Within the records below is a range that opens at the line with "D1: schottky SS14" and closes at the line with "U5 pin GND: VS -> DGND". Return that range word for word, both ends included, and only that range.

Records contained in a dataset
▽

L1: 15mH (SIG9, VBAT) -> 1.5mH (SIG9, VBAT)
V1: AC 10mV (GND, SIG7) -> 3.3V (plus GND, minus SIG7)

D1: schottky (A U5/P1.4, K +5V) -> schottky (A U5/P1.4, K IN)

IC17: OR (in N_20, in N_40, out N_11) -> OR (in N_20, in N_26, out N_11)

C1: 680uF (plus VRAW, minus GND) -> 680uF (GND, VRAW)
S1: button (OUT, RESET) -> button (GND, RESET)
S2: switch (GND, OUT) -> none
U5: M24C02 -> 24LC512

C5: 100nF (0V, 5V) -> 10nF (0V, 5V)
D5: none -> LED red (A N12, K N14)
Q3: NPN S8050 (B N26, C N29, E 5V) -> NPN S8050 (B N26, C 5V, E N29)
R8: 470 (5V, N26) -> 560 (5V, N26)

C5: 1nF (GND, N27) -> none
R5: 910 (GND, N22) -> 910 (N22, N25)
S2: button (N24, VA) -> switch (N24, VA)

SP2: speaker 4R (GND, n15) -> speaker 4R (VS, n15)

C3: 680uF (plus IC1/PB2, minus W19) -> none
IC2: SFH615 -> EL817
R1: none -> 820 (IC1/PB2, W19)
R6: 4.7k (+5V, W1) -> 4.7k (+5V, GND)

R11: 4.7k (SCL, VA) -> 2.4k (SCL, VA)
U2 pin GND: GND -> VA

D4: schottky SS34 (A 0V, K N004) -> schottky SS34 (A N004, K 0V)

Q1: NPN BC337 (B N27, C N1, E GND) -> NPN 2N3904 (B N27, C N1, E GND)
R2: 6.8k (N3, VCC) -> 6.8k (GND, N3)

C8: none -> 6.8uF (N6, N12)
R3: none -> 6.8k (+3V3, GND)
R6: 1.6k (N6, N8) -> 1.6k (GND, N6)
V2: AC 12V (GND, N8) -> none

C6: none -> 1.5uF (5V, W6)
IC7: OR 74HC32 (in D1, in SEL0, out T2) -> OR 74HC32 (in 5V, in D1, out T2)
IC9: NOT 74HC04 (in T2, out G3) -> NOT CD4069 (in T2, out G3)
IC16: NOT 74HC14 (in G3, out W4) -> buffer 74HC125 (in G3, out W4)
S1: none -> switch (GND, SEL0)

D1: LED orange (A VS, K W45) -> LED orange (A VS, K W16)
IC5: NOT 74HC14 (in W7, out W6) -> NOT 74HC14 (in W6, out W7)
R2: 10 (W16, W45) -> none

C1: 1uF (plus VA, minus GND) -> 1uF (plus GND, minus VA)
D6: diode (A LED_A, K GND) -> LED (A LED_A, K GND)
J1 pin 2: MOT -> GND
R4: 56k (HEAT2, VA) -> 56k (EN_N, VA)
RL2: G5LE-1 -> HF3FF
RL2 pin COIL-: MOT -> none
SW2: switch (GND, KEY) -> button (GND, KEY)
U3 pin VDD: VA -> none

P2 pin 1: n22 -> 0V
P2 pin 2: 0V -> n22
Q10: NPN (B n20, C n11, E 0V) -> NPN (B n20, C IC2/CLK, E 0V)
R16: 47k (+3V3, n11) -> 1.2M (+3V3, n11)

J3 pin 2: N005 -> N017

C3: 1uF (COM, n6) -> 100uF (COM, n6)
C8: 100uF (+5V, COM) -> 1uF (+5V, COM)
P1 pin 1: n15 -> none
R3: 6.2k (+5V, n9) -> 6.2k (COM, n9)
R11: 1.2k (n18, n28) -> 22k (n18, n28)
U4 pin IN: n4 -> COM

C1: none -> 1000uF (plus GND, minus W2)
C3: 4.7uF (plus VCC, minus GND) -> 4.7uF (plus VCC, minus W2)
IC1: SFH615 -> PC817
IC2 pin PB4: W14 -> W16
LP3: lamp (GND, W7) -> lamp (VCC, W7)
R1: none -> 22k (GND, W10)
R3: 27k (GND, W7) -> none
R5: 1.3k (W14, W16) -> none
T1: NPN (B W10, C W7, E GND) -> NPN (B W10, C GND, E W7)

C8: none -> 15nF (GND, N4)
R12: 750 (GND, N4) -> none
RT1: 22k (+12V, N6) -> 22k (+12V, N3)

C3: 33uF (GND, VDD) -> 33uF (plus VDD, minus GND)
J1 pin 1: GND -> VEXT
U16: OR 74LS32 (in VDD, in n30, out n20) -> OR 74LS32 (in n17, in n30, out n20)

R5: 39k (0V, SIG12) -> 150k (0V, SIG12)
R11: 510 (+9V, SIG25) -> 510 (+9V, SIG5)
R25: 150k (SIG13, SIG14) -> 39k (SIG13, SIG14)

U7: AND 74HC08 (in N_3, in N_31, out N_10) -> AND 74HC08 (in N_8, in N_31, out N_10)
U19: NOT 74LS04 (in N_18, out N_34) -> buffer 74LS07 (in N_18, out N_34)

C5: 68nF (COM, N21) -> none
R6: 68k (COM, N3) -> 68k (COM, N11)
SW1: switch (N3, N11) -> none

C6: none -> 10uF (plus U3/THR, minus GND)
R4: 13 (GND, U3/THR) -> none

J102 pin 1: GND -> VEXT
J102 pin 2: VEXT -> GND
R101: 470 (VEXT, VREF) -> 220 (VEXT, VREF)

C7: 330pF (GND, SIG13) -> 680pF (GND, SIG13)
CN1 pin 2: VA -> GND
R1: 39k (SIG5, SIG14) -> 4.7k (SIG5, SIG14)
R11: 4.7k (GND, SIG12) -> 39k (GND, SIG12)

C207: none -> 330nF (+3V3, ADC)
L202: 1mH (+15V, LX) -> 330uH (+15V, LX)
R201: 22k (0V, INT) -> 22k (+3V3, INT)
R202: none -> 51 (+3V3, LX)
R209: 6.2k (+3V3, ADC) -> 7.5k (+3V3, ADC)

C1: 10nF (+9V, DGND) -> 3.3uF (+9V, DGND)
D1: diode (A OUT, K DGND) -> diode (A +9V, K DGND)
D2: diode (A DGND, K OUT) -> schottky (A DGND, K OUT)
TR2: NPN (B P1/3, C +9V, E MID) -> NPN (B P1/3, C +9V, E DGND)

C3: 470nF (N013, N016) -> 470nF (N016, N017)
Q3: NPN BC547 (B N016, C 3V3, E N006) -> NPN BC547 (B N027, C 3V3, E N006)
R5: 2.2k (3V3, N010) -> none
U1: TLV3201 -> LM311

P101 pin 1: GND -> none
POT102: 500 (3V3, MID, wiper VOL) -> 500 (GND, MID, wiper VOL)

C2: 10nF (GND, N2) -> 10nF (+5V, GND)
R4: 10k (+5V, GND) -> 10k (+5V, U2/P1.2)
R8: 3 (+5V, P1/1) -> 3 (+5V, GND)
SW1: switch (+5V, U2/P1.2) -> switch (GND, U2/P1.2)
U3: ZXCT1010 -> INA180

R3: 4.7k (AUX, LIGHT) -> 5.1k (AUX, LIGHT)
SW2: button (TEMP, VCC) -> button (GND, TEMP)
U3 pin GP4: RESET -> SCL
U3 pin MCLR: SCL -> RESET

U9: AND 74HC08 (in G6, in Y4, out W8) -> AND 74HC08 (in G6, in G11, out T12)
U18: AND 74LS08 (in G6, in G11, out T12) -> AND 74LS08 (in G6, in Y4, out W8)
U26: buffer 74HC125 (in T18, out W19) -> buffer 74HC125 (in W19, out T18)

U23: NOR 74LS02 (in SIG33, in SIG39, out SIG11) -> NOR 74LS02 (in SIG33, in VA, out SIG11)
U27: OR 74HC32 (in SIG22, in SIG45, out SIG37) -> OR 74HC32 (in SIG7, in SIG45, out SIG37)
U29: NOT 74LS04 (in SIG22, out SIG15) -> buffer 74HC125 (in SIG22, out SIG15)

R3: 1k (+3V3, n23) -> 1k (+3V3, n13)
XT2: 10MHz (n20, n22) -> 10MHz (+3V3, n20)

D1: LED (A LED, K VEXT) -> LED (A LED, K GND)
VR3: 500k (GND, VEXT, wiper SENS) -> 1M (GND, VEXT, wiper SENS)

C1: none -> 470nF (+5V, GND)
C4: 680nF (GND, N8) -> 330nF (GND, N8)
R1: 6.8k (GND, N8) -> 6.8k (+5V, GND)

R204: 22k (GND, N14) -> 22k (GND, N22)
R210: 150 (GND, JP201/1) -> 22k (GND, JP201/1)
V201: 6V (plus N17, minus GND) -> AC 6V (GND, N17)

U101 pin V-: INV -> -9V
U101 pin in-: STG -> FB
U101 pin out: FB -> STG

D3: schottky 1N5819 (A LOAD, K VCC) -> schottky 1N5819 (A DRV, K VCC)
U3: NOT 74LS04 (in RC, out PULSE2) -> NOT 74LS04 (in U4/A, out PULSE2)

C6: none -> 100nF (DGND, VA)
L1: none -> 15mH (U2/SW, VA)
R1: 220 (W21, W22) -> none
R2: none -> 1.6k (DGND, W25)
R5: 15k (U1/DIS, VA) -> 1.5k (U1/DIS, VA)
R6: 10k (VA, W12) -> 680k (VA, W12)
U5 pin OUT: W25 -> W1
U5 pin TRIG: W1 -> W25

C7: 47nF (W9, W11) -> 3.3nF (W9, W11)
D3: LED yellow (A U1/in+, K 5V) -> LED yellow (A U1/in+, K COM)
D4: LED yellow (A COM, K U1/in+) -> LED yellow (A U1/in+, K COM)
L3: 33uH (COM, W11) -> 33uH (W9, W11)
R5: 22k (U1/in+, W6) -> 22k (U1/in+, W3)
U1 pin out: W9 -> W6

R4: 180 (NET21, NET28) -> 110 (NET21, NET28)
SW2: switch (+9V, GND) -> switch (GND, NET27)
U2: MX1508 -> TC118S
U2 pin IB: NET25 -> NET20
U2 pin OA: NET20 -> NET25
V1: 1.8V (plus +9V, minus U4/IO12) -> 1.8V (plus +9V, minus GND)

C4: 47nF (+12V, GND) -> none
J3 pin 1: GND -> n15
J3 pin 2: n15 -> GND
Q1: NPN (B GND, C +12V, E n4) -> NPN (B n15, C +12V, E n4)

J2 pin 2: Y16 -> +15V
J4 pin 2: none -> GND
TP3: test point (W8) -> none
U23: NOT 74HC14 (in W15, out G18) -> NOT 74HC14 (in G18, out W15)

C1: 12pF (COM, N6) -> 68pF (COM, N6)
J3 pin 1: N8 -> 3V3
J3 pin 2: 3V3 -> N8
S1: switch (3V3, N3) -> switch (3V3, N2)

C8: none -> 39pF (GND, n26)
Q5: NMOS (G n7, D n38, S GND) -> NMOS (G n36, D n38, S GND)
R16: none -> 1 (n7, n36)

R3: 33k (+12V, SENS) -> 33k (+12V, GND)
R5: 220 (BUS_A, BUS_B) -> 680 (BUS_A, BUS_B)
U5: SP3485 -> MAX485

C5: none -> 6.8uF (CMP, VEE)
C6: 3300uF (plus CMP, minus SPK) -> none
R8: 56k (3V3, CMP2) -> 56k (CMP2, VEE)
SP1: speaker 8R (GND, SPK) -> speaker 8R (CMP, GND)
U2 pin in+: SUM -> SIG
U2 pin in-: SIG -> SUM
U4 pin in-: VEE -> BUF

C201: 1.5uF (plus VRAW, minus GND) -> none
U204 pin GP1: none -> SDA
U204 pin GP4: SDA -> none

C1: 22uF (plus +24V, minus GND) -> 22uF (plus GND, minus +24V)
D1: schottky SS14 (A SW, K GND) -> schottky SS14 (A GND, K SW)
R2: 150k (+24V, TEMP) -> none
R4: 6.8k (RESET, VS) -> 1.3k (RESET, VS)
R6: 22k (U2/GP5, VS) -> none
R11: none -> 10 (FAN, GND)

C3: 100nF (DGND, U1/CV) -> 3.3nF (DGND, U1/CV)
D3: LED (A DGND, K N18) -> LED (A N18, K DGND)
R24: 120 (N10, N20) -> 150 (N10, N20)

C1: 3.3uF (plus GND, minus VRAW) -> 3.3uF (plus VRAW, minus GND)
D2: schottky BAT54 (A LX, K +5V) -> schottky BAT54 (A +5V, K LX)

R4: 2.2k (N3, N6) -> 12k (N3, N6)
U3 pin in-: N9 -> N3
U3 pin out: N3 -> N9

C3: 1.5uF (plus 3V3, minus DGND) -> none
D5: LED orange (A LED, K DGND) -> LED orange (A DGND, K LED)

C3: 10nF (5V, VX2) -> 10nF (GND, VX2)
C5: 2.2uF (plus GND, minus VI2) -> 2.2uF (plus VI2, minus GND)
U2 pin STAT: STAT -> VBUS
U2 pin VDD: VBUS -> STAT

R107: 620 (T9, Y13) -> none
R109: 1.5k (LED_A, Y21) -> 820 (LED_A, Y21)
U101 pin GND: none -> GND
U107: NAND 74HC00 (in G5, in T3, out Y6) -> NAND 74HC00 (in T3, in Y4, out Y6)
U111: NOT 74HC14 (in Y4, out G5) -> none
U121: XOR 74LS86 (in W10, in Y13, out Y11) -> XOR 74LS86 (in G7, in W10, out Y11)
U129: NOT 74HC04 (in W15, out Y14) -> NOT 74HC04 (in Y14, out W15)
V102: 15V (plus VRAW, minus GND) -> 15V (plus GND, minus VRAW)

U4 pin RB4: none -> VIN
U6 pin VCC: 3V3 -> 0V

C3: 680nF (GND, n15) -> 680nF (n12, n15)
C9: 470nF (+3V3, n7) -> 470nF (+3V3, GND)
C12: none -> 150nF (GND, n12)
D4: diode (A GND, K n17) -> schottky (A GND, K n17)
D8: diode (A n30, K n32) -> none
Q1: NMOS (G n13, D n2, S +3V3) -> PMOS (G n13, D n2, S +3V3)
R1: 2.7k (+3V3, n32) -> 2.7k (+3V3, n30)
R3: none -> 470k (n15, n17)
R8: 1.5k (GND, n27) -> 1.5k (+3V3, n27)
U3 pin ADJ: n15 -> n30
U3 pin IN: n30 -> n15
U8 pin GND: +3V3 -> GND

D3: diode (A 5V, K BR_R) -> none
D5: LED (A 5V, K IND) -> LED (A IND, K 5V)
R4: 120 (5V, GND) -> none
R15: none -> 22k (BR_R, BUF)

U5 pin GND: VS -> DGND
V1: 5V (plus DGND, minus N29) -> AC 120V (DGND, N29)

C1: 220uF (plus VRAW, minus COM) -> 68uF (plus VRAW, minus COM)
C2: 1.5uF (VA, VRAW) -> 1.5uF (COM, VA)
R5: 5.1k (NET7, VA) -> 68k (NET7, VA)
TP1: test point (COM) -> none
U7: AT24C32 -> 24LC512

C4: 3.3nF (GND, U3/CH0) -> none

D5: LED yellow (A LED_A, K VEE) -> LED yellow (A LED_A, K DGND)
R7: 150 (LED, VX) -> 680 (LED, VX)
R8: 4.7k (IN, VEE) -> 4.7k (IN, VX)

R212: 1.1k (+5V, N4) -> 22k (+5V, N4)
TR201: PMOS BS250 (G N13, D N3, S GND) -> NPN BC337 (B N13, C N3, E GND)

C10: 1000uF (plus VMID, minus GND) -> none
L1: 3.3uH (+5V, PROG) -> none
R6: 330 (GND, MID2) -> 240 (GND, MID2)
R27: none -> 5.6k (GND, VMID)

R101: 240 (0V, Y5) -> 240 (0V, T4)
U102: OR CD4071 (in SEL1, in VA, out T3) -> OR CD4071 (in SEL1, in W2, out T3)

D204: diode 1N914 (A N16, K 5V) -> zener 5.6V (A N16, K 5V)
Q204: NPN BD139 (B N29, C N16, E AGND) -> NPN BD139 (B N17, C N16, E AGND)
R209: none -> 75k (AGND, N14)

△

| OUTPUT |
D1: schottky SS14 (A SW, K GND) -> schottky SS14 (A GND, K SW)
R2: 150k (+24V, TEMP) -> none
R4: 6.8k (RESET, VS) -> 1.3k (RESET, VS)
R6: 22k (U2/GP5, VS) -> none
R11: none -> 10 (FAN, GND)

C3: 100nF (DGND, U1/CV) -> 3.3nF (DGND, U1/CV)
D3: LED (A DGND, K N18) -> LED (A N18, K DGND)
R24: 120 (N10, N20) -> 150 (N10, N20)

C1: 3.3uF (plus GND, minus VRAW) -> 3.3uF (plus VRAW, minus GND)
D2: schottky BAT54 (A LX, K +5V) -> schottky BAT54 (A +5V, K LX)

R4: 2.2k (N3, N6) -> 12k (N3, N6)
U3 pin in-: N9 -> N3
U3 pin out: N3 -> N9

C3: 1.5uF (plus 3V3, minus DGND) -> none
D5: LED orange (A LED, K DGND) -> LED orange (A DGND, K LED)

C3: 10nF (5V, VX2) -> 10nF (GND, VX2)
C5: 2.2uF (plus GND, minus VI2) -> 2.2uF (plus VI2, minus GND)
U2 pin STAT: STAT -> VBUS
U2 pin VDD: VBUS -> STAT

R107: 620 (T9, Y13) -> none
R109: 1.5k (LED_A, Y21) -> 820 (LED_A, Y21)
U101 pin GND: none -> GND
U107: NAND 74HC00 (in G5, in T3, out Y6) -> NAND 74HC00 (in T3, in Y4, out Y6)
U111: NOT 74HC14 (in Y4, out G5) -> none
U121: XOR 74LS86 (in W10, in Y13, out Y11) -> XOR 74LS86 (in G7, in W10, out Y11)
U129: NOT 74HC04 (in W15, out Y14) -> NOT 74HC04 (in Y14, out W15)
V102: 15V (plus VRAW, minus GND) -> 15V (plus GND, minus VRAW)

U4 pin RB4: none -> VIN
U6 pin VCC: 3V3 -> 0V

C3: 680nF (GND, n15) -> 680nF (n12, n15)
C9: 470nF (+3V3, n7) -> 470nF (+3V3, GND)
C12: none -> 150nF (GND, n12)
D4: diode (A GND, K n17) -> schottky (A GND, K n17)
D8: diode (A n30, K n32) -> none
Q1: NMOS (G n13, D n2, S +3V3) -> PMOS (G n13, D n2, S +3V3)
R1: 2.7k (+3V3, n32) -> 2.7k (+3V3, n30)
R3: none -> 470k (n15, n17)
R8: 1.5k (GND, n27) -> 1.5k (+3V3, n27)
U3 pin ADJ: n15 -> n30
U3 pin IN: n30 -> n15
U8 pin GND: +3V3 -> GND

D3: diode (A 5V, K BR_R) -> none
D5: LED (A 5V, K IND) -> LED (A IND, K 5V)
R4: 120 (5V, GND) -> none
R15: none -> 22k (BR_R, BUF)

U5 pin GND: VS -> DGND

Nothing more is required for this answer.